# [WHAT YOU NEED TO DO]
From the line with "IC3 pin ON: none -> GND" through the line with "IC8: NOT (in", repeat the entries verbatim, both end lines included, and add nothing.

# [INFORMATION]
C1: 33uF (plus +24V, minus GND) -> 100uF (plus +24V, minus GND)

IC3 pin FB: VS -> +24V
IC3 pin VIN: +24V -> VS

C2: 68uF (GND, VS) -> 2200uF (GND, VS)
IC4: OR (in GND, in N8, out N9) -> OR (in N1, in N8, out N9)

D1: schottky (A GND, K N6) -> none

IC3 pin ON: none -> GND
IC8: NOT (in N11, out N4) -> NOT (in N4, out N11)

...

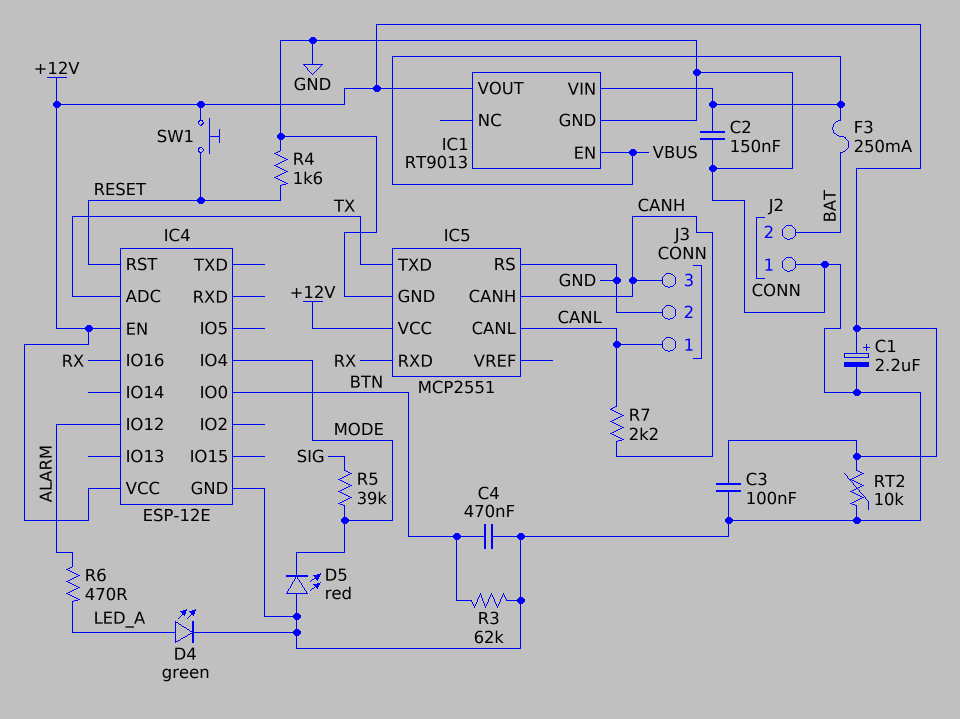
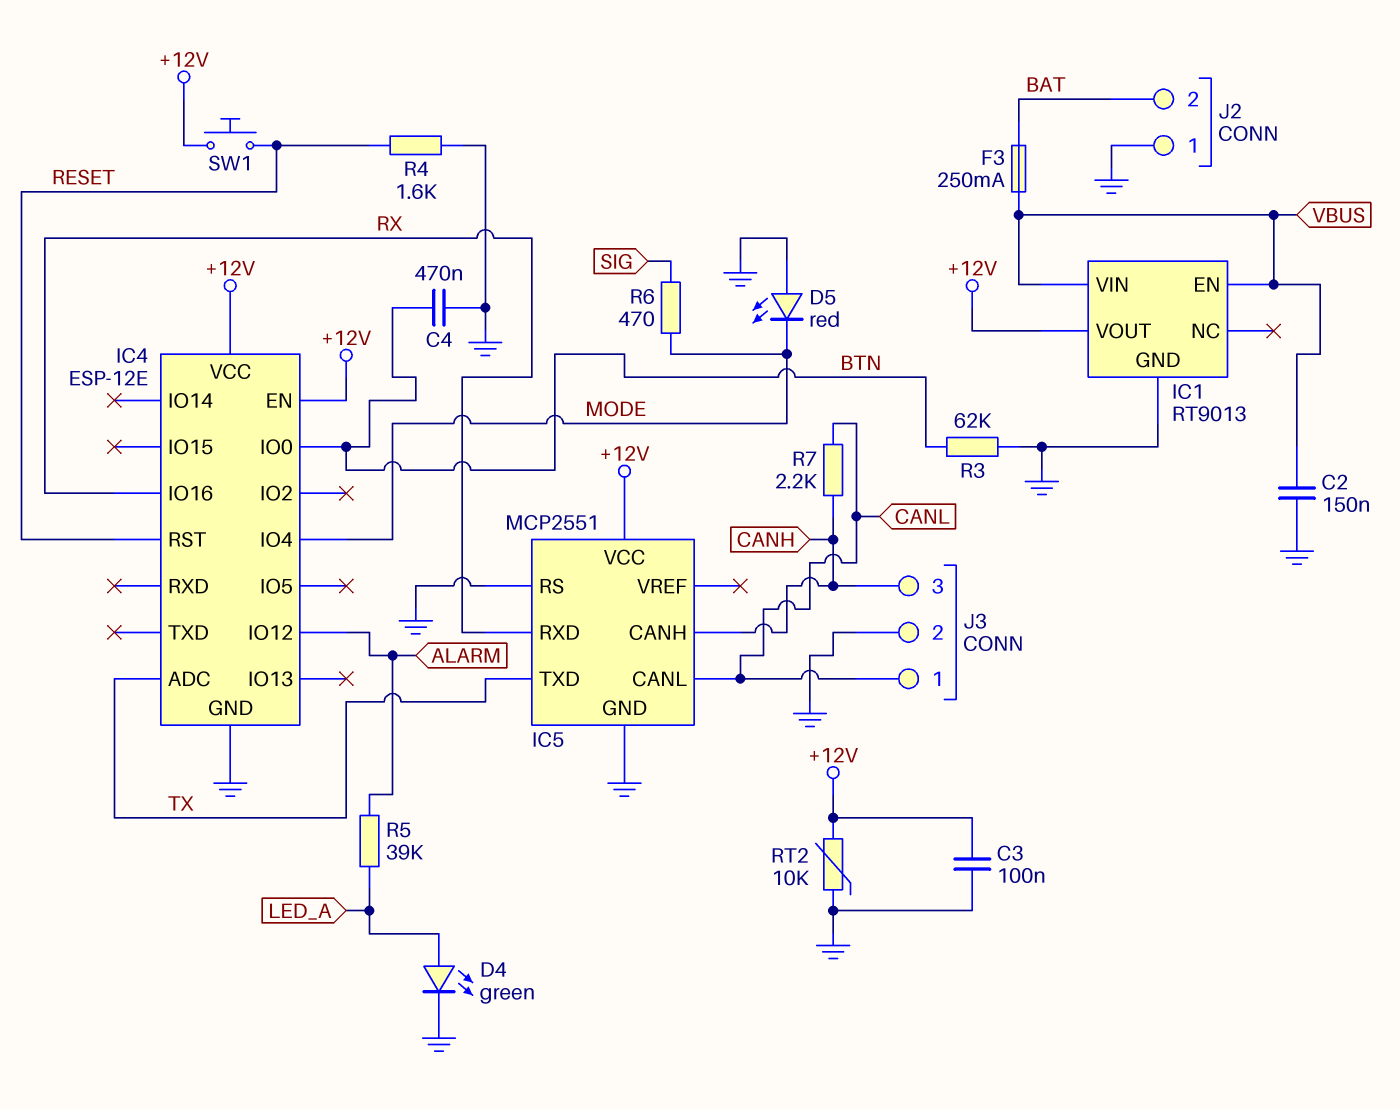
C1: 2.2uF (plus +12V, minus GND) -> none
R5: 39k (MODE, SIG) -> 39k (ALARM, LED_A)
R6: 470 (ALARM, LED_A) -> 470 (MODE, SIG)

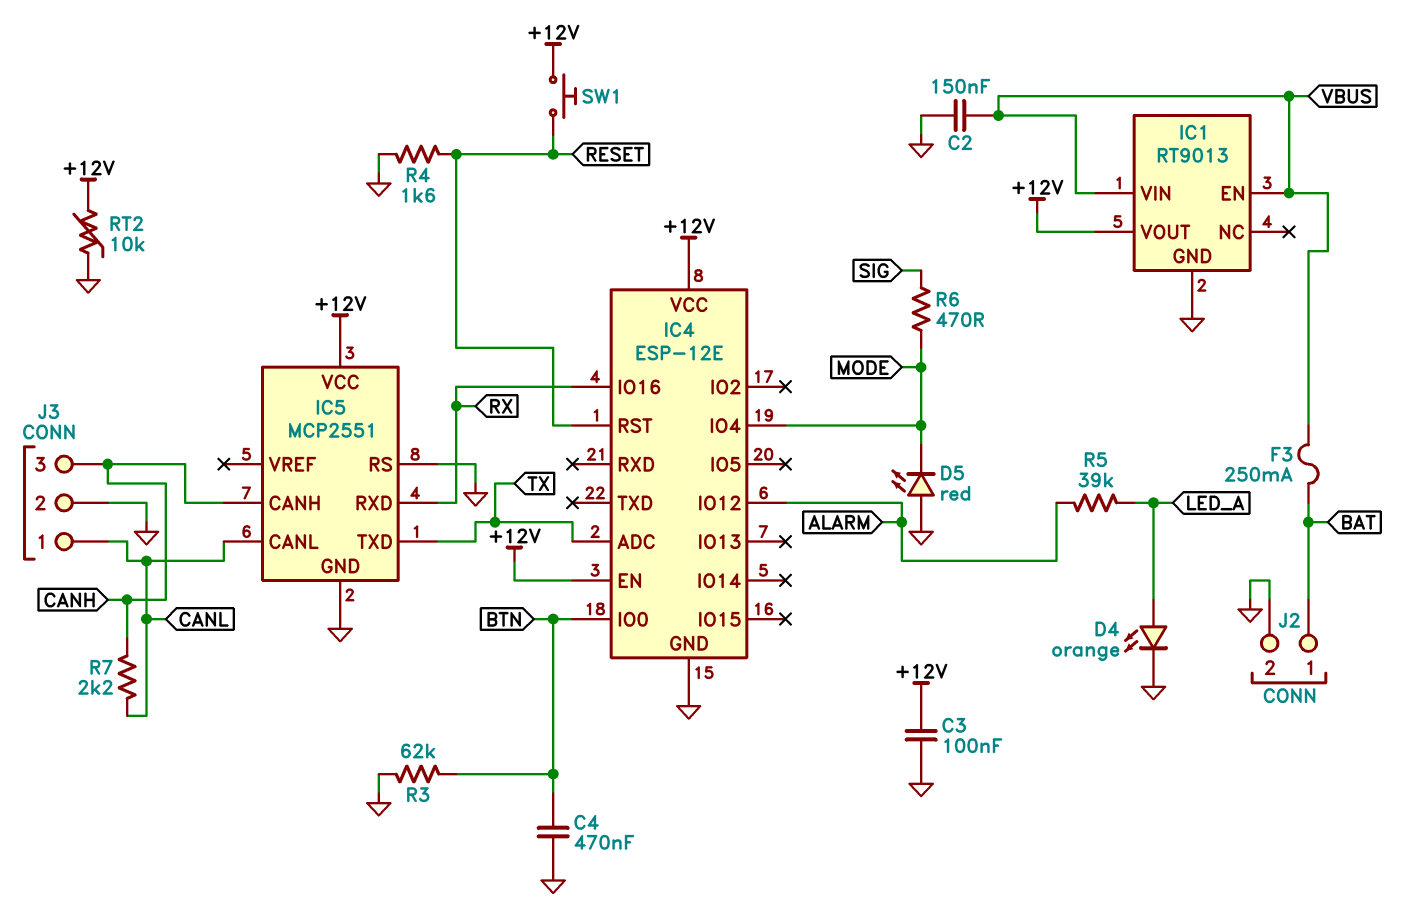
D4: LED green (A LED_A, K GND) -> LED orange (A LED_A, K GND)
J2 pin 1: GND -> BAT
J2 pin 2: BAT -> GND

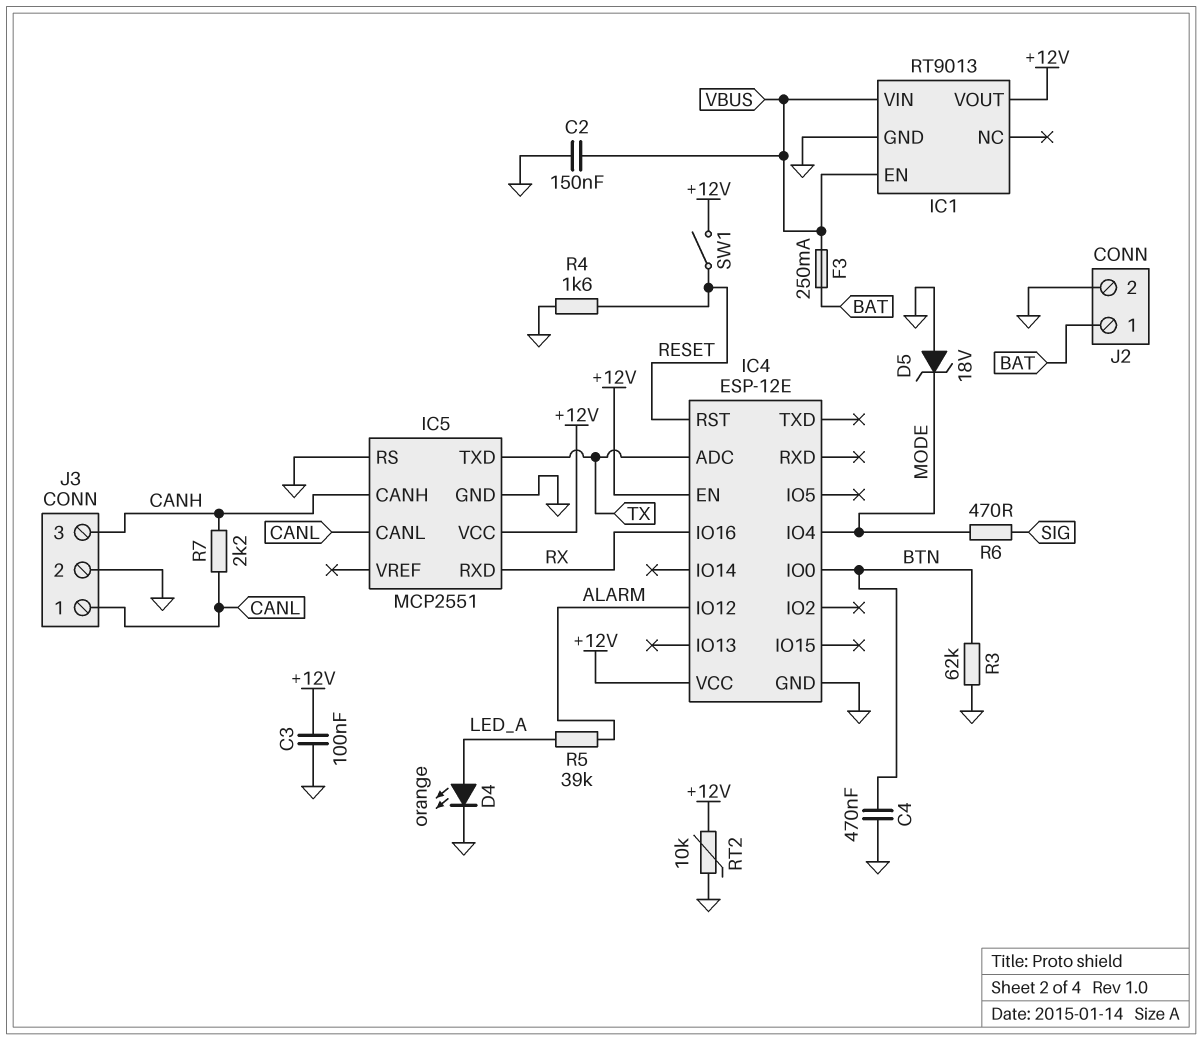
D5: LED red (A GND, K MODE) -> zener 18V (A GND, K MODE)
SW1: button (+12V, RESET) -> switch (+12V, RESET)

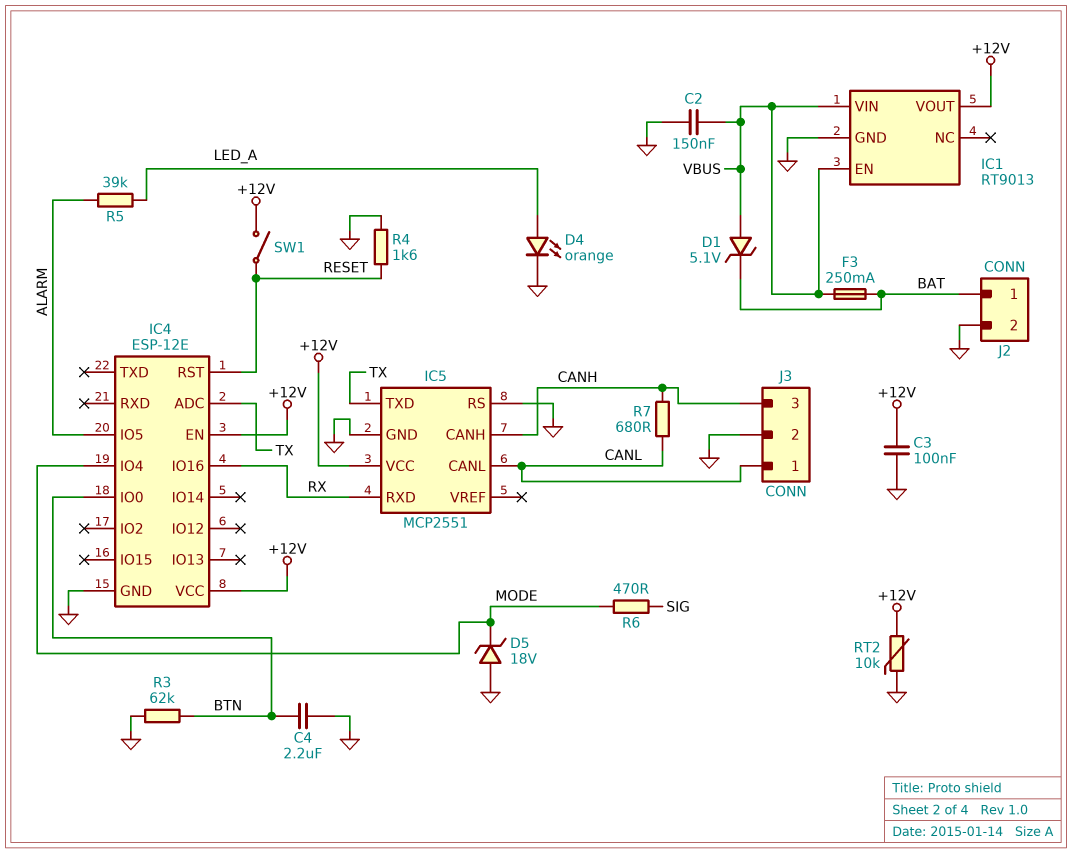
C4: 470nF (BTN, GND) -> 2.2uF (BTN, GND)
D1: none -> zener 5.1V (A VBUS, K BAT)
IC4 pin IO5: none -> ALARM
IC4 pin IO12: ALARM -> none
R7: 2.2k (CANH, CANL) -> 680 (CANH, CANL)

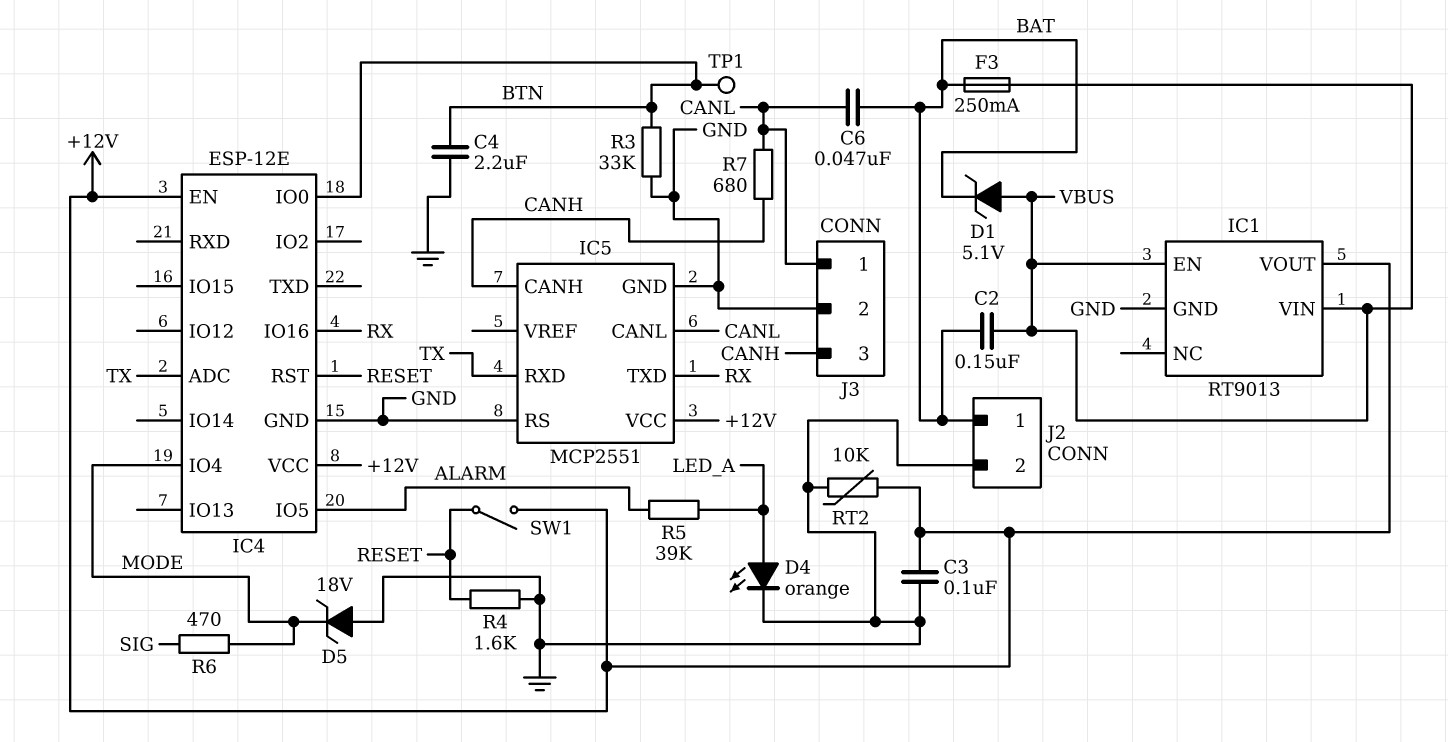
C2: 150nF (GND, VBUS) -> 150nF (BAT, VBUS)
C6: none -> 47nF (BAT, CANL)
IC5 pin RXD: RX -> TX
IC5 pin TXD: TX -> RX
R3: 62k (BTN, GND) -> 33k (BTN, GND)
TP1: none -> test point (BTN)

# [ANSWER AREA]
IC3 pin ON: none -> GND
IC8: NOT (in N11, out N4) -> NOT (in N4, out N11)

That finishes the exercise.